— RECORD SET —
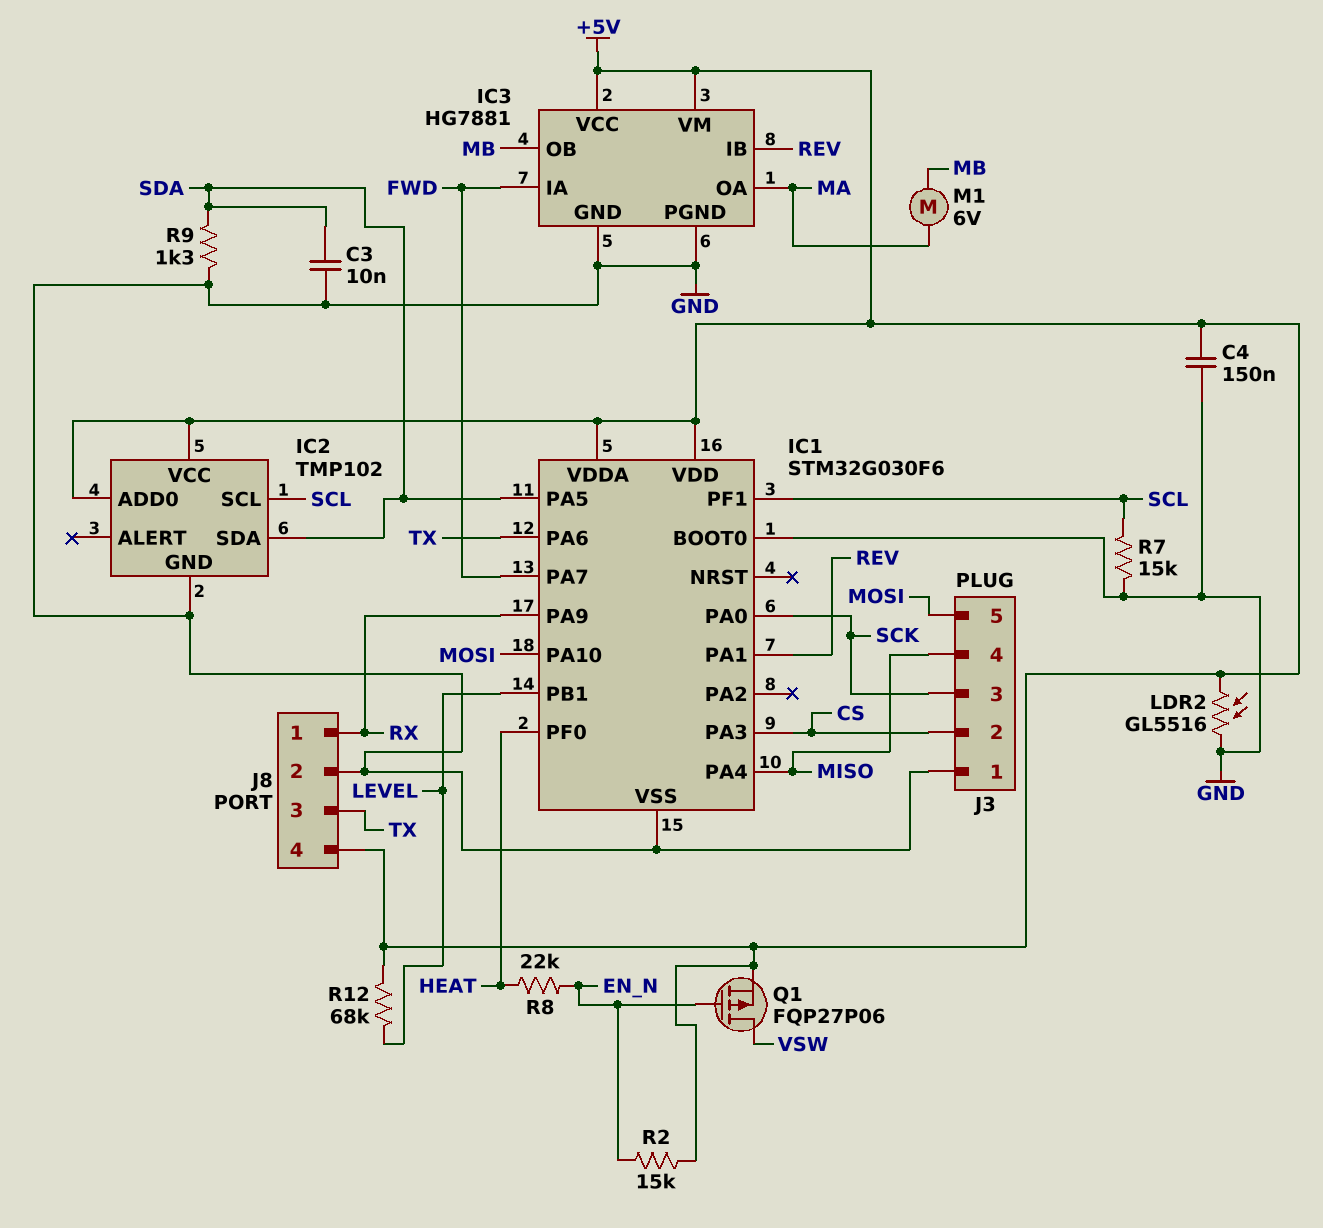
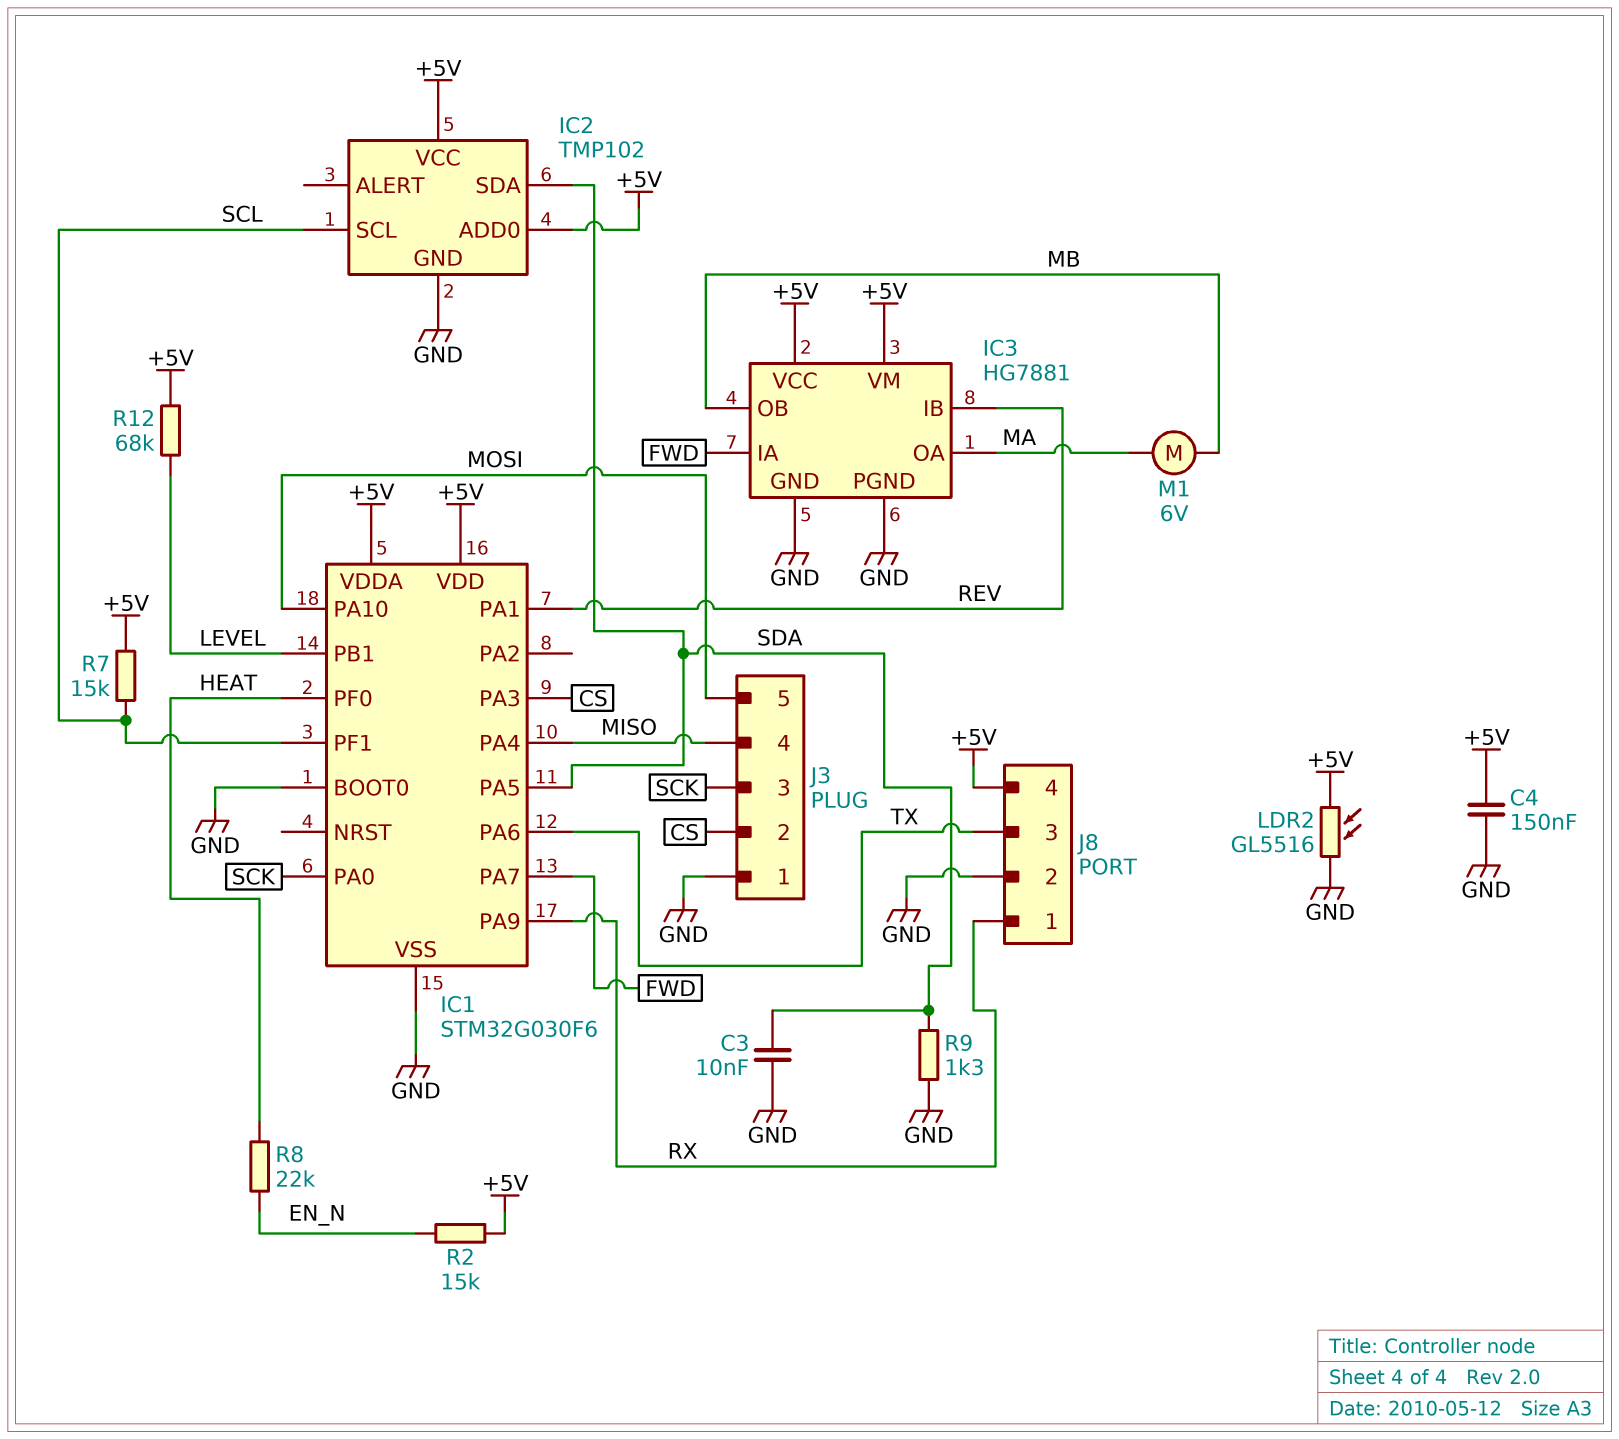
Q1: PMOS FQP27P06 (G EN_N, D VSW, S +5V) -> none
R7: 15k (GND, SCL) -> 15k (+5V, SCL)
...
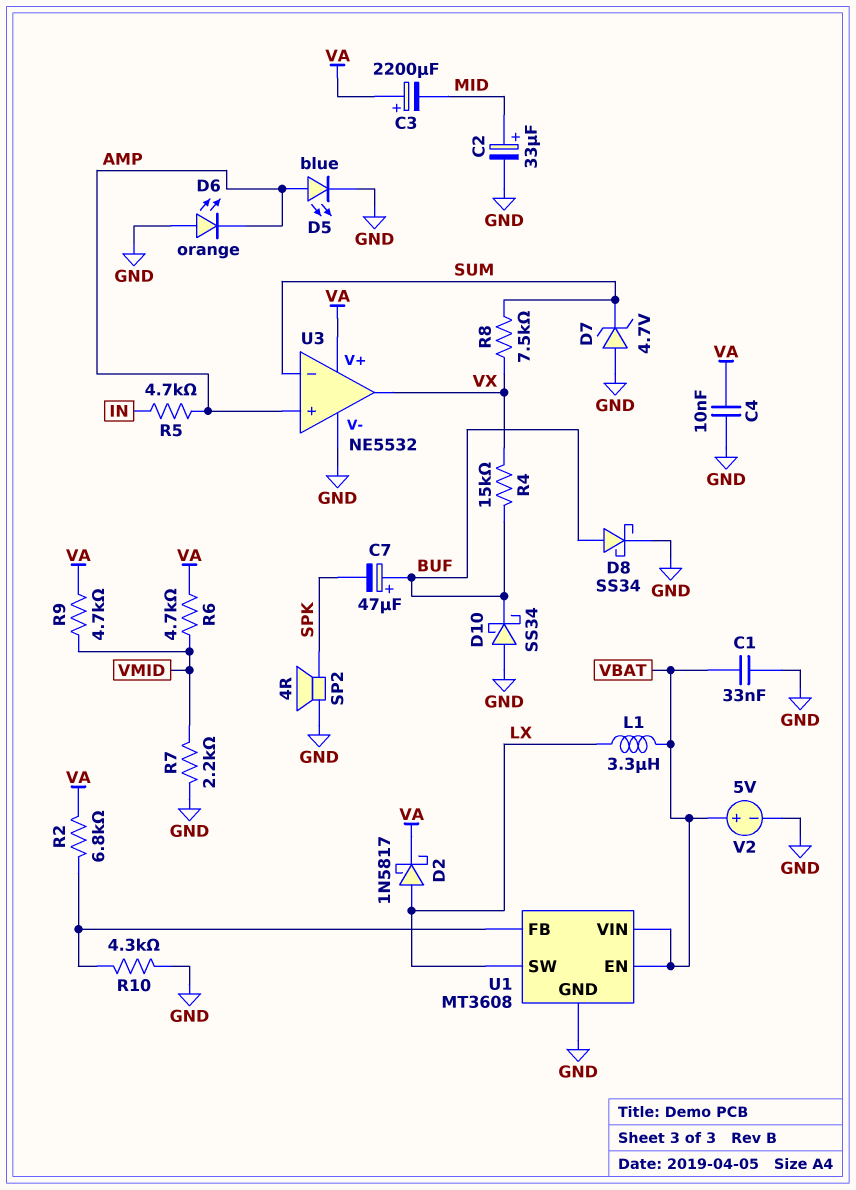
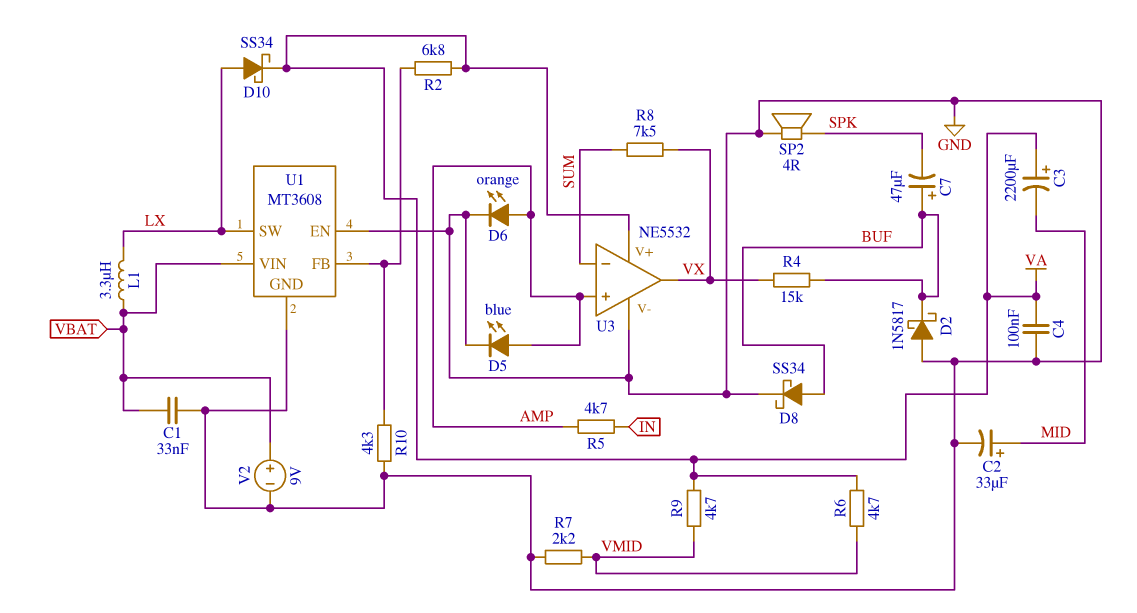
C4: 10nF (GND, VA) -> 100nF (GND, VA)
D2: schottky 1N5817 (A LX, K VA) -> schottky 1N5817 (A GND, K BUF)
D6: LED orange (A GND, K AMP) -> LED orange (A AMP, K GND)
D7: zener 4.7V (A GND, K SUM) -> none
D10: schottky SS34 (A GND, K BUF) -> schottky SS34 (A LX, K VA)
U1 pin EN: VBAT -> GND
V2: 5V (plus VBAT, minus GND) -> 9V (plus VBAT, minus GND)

— PROBLEM REQUIREMENTS —
Which lines above contain "schottky"? Show each of them.

— ANSWER BELOW —
D2: schottky 1N5817 (A LX, K VA) -> schottky 1N5817 (A GND, K BUF)
D10: schottky SS34 (A GND, K BUF) -> schottky SS34 (A LX, K VA)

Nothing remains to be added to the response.